> [Change listing data]

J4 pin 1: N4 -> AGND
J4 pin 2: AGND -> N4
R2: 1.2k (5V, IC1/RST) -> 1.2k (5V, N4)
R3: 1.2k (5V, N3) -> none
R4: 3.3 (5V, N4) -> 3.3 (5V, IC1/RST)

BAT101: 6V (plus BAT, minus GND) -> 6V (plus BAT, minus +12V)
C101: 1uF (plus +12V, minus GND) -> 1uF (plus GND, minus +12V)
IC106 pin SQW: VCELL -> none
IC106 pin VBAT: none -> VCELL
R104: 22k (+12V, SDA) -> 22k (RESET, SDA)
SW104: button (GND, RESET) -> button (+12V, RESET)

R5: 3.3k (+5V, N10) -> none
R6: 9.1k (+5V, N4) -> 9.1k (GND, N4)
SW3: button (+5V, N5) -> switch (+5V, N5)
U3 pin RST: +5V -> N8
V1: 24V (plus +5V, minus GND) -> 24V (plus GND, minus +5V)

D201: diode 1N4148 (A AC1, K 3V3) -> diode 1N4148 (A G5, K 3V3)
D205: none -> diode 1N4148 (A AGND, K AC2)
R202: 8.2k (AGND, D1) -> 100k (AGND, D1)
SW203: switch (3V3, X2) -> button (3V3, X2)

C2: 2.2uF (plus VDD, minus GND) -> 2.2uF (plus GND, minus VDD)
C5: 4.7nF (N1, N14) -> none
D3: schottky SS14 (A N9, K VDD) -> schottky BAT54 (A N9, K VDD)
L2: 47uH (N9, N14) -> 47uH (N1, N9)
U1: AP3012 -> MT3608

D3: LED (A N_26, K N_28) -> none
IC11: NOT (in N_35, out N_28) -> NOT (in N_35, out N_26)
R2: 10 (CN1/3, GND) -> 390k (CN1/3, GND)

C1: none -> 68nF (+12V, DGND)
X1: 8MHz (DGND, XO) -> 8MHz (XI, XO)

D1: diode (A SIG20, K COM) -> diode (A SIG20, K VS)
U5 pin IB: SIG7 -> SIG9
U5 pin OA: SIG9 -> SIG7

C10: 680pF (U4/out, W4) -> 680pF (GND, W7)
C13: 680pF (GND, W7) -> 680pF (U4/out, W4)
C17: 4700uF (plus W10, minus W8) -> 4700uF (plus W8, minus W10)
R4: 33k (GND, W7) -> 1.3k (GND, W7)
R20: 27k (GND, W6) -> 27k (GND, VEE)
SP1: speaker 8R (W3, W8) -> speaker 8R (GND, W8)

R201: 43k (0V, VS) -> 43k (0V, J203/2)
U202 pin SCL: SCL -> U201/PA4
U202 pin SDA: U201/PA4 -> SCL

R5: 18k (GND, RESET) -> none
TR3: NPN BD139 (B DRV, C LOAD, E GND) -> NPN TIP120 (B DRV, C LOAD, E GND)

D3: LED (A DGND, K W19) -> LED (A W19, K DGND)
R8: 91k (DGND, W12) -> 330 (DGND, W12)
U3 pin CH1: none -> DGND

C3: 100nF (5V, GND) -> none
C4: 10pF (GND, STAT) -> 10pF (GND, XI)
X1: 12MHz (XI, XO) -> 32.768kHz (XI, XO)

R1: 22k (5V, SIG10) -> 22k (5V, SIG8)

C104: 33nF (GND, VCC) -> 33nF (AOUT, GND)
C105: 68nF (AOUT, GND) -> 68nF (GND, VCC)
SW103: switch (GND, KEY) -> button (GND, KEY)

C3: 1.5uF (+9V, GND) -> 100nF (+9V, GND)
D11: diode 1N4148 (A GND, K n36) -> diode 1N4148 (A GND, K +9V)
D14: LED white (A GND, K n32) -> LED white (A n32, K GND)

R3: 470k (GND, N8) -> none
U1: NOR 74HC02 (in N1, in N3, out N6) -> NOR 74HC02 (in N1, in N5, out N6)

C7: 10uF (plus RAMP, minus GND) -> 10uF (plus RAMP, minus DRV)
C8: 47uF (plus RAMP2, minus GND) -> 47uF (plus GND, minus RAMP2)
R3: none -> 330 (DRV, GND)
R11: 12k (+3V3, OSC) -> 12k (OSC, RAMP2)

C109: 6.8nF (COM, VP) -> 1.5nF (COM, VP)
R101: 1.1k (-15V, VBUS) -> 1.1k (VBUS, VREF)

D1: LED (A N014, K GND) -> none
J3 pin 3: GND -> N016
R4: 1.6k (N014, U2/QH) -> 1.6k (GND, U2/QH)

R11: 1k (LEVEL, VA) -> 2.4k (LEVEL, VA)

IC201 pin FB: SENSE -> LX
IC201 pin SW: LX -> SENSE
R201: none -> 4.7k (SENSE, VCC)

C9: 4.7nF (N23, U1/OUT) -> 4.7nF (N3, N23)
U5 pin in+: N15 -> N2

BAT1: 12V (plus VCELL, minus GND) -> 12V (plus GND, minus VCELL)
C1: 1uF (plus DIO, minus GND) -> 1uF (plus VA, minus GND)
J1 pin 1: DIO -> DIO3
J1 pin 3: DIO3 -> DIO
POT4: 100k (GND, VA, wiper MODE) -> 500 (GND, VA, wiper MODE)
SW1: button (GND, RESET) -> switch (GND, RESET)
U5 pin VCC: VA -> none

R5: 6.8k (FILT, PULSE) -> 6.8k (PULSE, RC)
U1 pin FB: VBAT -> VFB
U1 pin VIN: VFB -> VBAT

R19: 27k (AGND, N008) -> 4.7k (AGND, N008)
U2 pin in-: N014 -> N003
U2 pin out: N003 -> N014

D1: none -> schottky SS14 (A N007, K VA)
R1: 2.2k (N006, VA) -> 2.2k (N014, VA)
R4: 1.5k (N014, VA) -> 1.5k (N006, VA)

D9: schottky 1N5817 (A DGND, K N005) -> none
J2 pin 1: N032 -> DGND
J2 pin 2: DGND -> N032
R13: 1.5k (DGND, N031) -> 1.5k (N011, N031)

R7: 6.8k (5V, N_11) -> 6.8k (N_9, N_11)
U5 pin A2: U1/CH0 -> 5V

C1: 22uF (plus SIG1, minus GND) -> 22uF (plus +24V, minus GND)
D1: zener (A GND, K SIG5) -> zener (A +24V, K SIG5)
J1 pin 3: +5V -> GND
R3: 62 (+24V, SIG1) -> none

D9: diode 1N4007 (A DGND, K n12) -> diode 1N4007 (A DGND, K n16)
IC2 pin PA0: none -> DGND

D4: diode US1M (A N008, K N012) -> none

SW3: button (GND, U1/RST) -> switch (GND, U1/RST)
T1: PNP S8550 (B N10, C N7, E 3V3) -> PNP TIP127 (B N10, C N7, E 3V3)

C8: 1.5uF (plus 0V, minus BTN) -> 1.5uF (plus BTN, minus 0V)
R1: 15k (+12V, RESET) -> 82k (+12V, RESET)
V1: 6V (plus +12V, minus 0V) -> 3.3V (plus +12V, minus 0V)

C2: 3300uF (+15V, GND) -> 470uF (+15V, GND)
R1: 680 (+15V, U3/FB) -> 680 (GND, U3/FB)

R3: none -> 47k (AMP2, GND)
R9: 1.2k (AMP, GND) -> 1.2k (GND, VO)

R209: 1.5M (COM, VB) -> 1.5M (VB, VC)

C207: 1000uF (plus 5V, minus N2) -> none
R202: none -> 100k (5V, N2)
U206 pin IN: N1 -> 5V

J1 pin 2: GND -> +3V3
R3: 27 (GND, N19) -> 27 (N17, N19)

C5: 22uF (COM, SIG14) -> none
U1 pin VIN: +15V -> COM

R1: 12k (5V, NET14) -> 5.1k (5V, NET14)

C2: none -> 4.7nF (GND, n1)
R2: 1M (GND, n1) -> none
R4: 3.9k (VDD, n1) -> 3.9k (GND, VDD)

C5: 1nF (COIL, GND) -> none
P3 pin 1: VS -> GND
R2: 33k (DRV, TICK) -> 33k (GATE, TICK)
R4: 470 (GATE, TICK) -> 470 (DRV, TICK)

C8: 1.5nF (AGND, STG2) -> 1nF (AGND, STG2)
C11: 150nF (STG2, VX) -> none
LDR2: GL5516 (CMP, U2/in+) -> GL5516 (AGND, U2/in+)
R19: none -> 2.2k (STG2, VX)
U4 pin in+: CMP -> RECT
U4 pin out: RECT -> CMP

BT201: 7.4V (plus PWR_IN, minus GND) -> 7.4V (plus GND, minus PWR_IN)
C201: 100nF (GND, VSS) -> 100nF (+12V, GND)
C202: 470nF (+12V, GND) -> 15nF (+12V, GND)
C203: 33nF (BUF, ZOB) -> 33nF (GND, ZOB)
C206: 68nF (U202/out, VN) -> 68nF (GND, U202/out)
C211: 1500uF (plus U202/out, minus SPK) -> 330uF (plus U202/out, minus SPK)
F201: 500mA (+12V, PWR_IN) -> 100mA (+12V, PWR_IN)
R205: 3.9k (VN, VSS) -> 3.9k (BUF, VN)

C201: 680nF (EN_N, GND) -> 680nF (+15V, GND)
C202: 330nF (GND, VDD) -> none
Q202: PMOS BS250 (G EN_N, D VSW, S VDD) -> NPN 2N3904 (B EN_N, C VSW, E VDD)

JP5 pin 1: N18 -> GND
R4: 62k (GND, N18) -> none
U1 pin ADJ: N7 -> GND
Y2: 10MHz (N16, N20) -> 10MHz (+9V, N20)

> [What is being asked] Scan the entries for lines holding the string "DGND", then copy every one of them.

> [Task answer]
C1: none -> 68nF (+12V, DGND)
X1: 8MHz (DGND, XO) -> 8MHz (XI, XO)
D3: LED (A DGND, K W19) -> LED (A W19, K DGND)
R8: 91k (DGND, W12) -> 330 (DGND, W12)
U3 pin CH1: none -> DGND
D9: schottky 1N5817 (A DGND, K N005) -> none
J2 pin 1: N032 -> DGND
J2 pin 2: DGND -> N032
R13: 1.5k (DGND, N031) -> 1.5k (N011, N031)
D9: diode 1N4007 (A DGND, K n12) -> diode 1N4007 (A DGND, K n16)
IC2 pin PA0: none -> DGND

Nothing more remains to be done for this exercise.